─── DATA UNDER STUDY

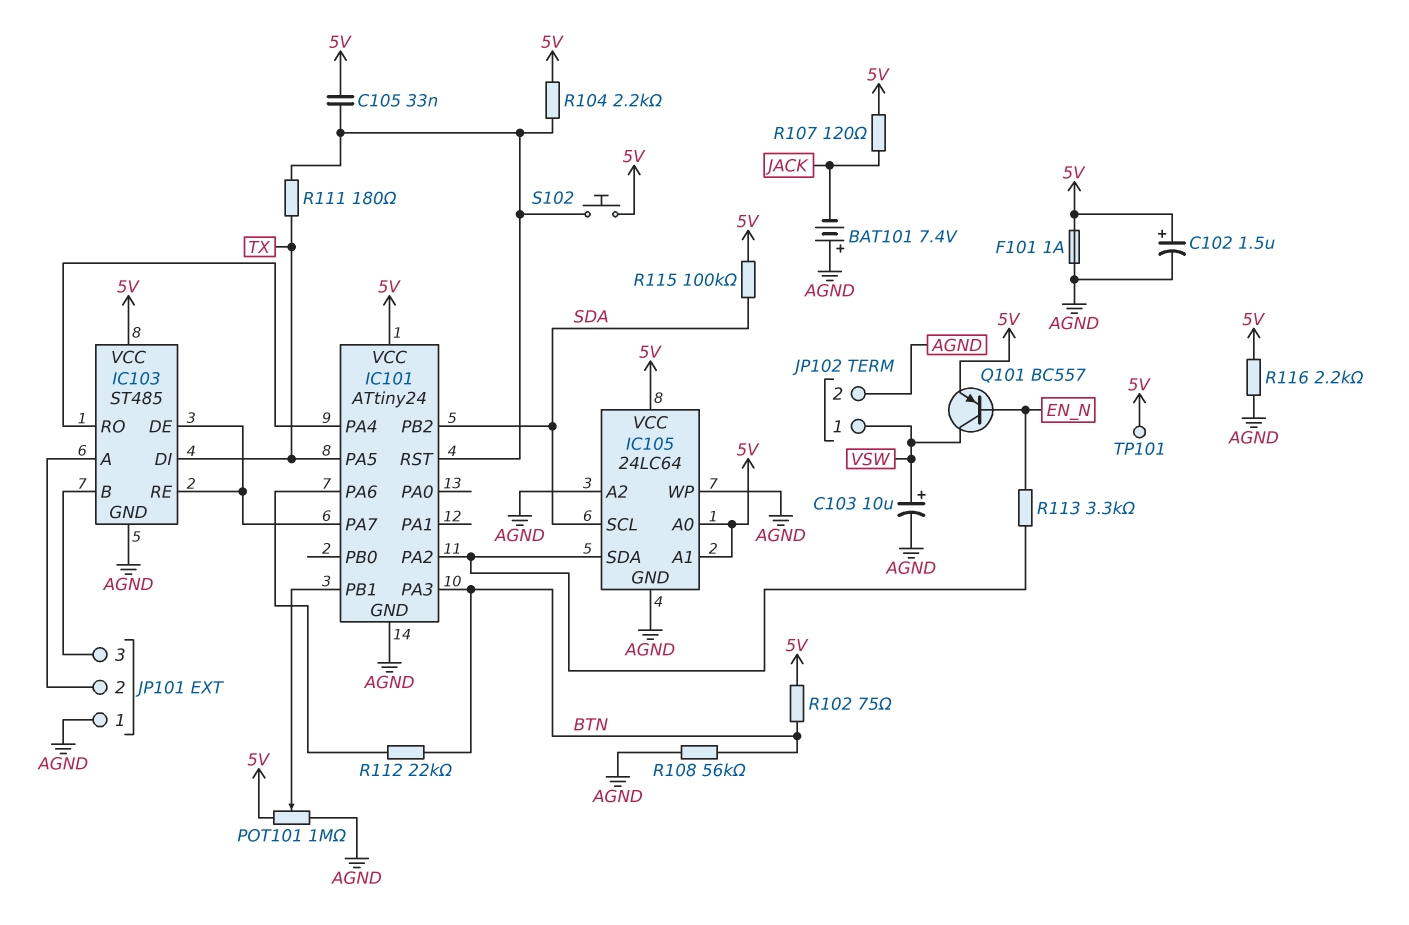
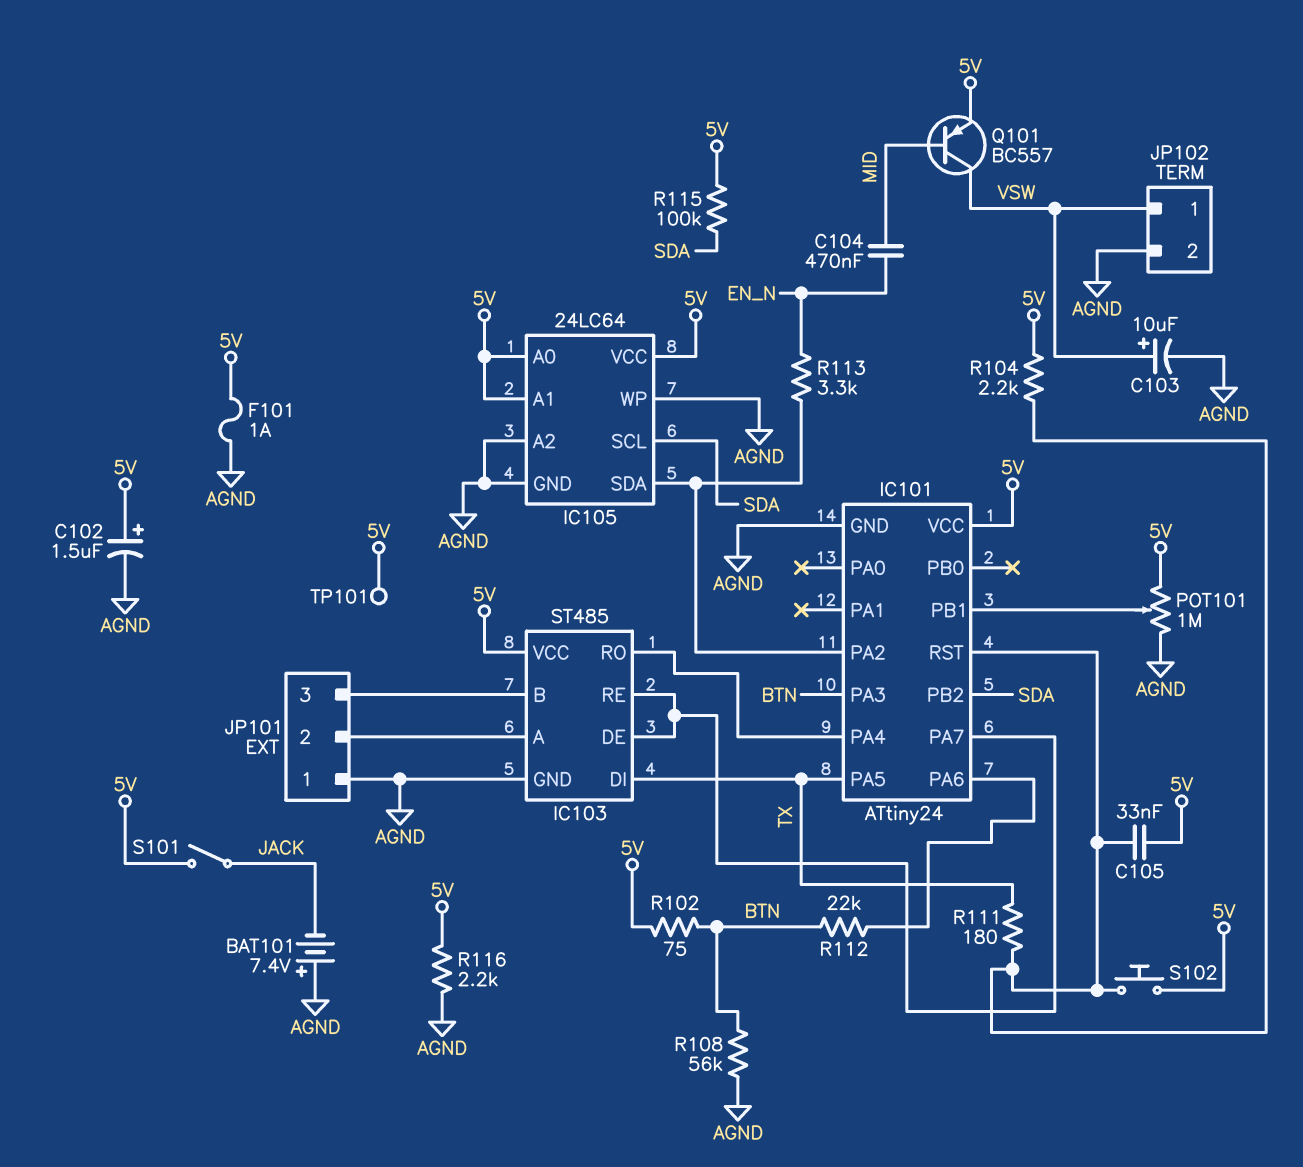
C104: none -> 470nF (EN_N, MID)
Q101: PNP BC557 (B EN_N, C VSW, E 5V) -> PNP BC557 (B MID, C VSW, E 5V)
R107: 120 (5V, JACK) -> none
S101: none -> switch (5V, JACK)

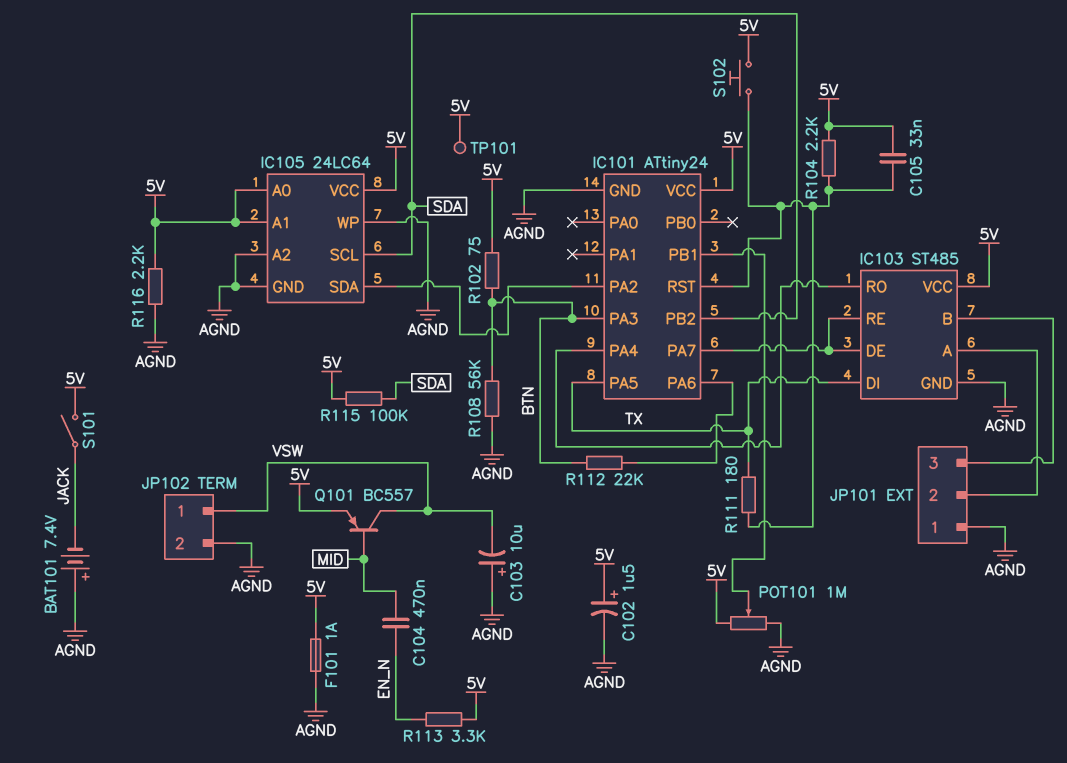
C103: 10uF (plus VSW, minus AGND) -> 10uF (plus AGND, minus VSW)
R113: 3.3k (EN_N, IC101/PA2) -> 3.3k (5V, EN_N)

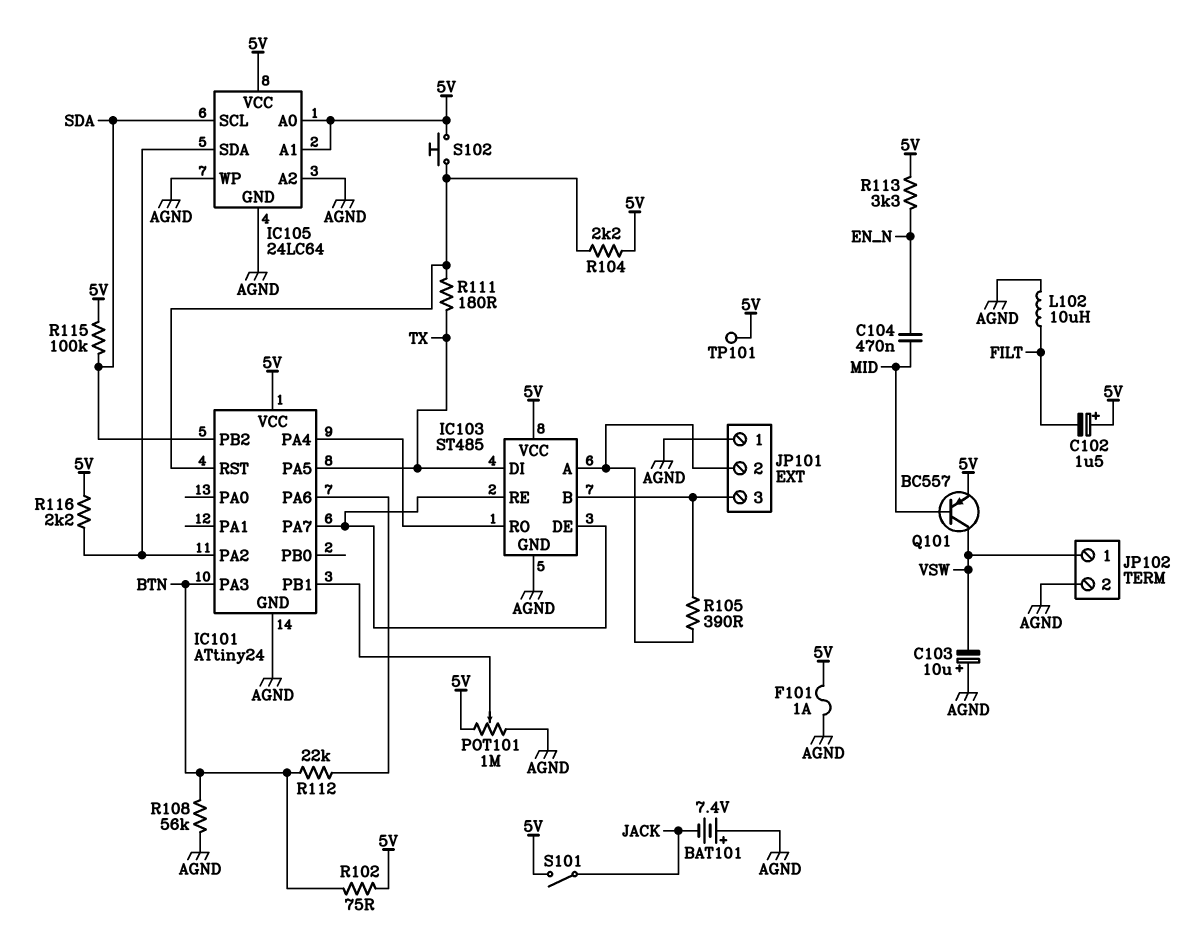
C102: 1.5uF (plus 5V, minus AGND) -> 1.5uF (plus 5V, minus FILT)
C105: 33nF (5V, IC101/RST) -> none
L102: none -> 10uH (AGND, FILT)
R105: none -> 390 (IC103/A, IC103/B)
R116: 2.2k (5V, AGND) -> 2.2k (5V, IC101/PA2)

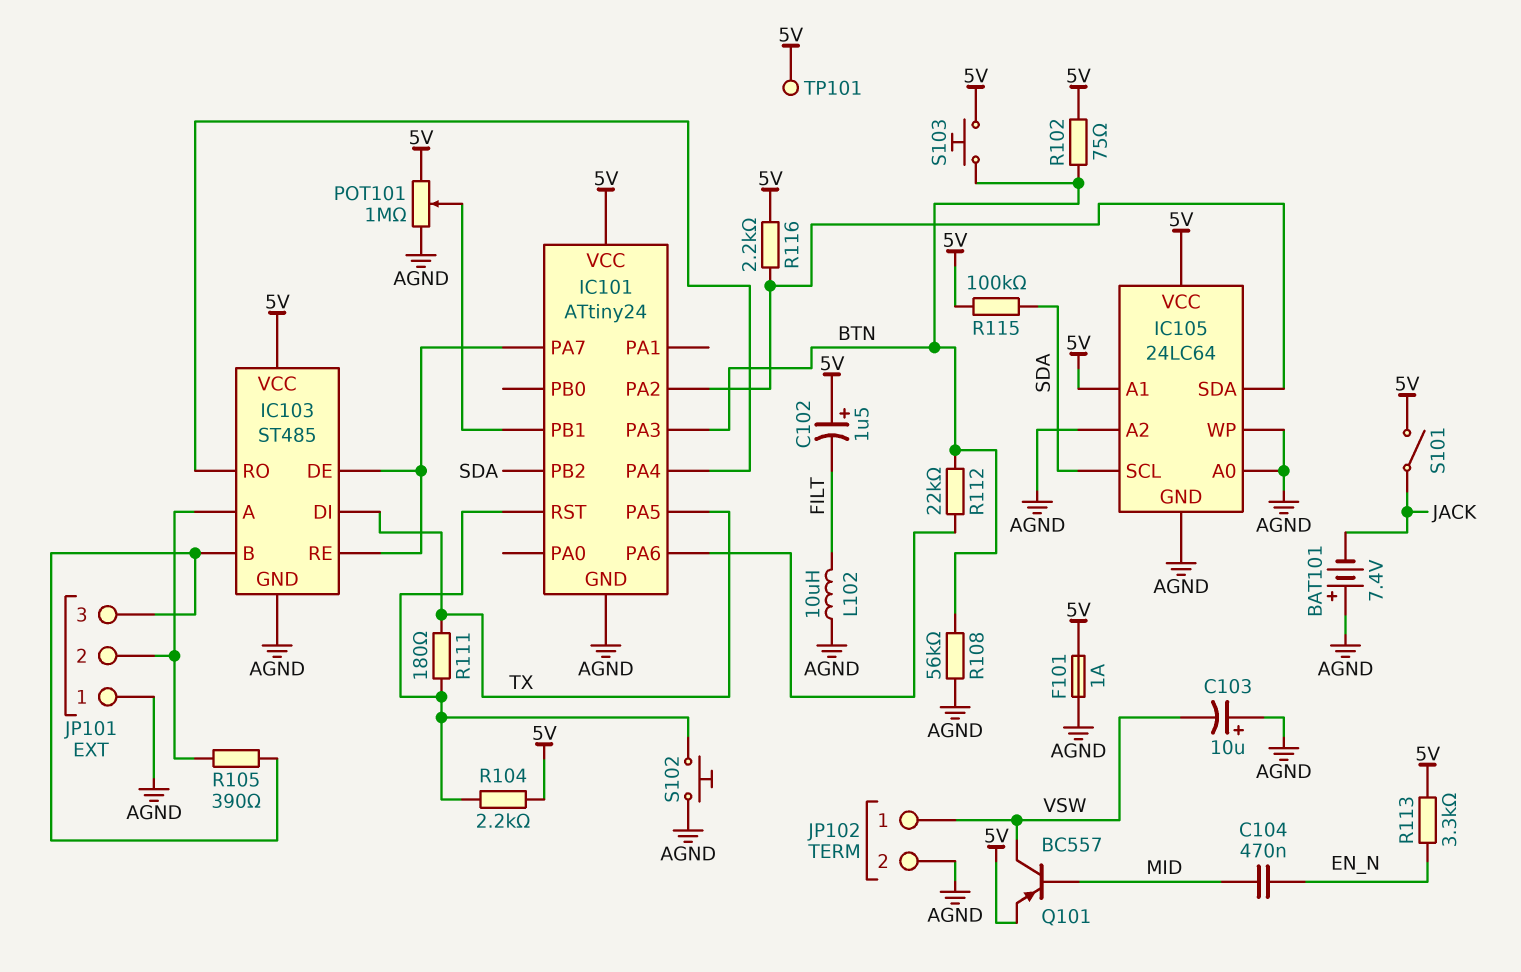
IC105 pin A0: 5V -> AGND
S102: button (5V, IC101/RST) -> button (AGND, IC101/RST)
S103: none -> button (5V, BTN)

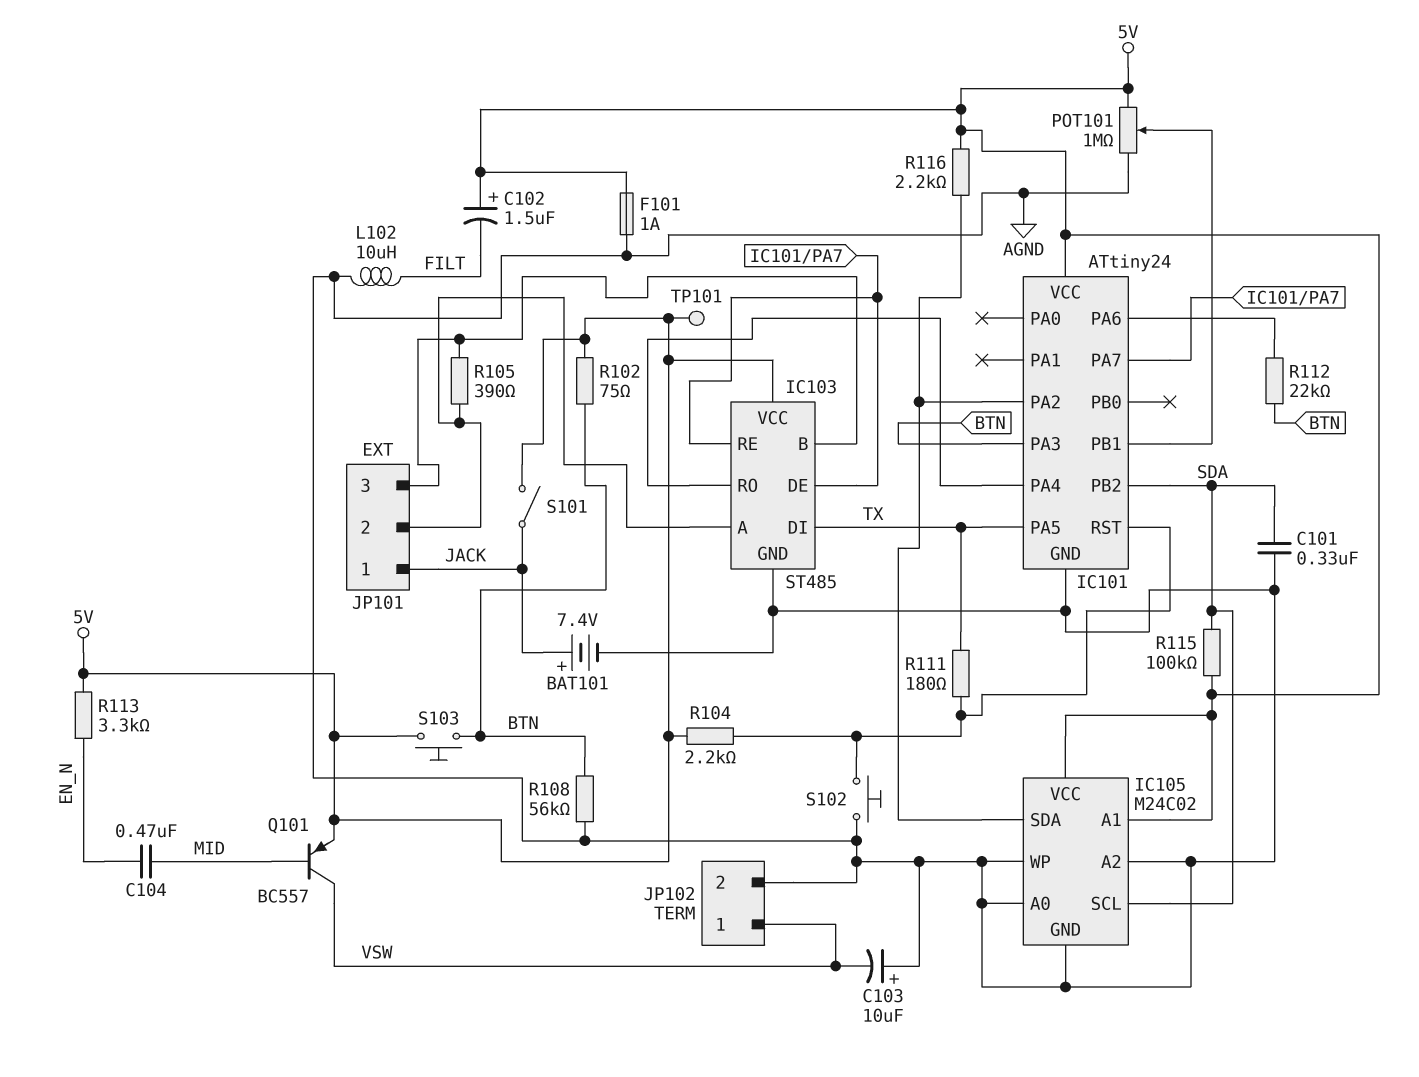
BAT101: 7.4V (plus AGND, minus JACK) -> 7.4V (plus JACK, minus AGND)
C101: none -> 330nF (AGND, SDA)
IC105: 24LC64 -> M24C02
JP101 pin 1: AGND -> JACK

──────

◆ ASSIGNED TASK: The copy should hold only the lines from the one with "S101: none -> switch (5V, JACK)" through the one with "BAT101: 7.4V (plus", exactly as they stand above. Leave out the pictures.

◆ ANSWER FOR THE TASK:
S101: none -> switch (5V, JACK)

C103: 10uF (plus VSW, minus AGND) -> 10uF (plus AGND, minus VSW)
R113: 3.3k (EN_N, IC101/PA2) -> 3.3k (5V, EN_N)

C102: 1.5uF (plus 5V, minus AGND) -> 1.5uF (plus 5V, minus FILT)
C105: 33nF (5V, IC101/RST) -> none
L102: none -> 10uH (AGND, FILT)
R105: none -> 390 (IC103/A, IC103/B)
R116: 2.2k (5V, AGND) -> 2.2k (5V, IC101/PA2)

IC105 pin A0: 5V -> AGND
S102: button (5V, IC101/RST) -> button (AGND, IC101/RST)
S103: none -> button (5V, BTN)

BAT101: 7.4V (plus AGND, minus JACK) -> 7.4V (plus JACK, minus AGND)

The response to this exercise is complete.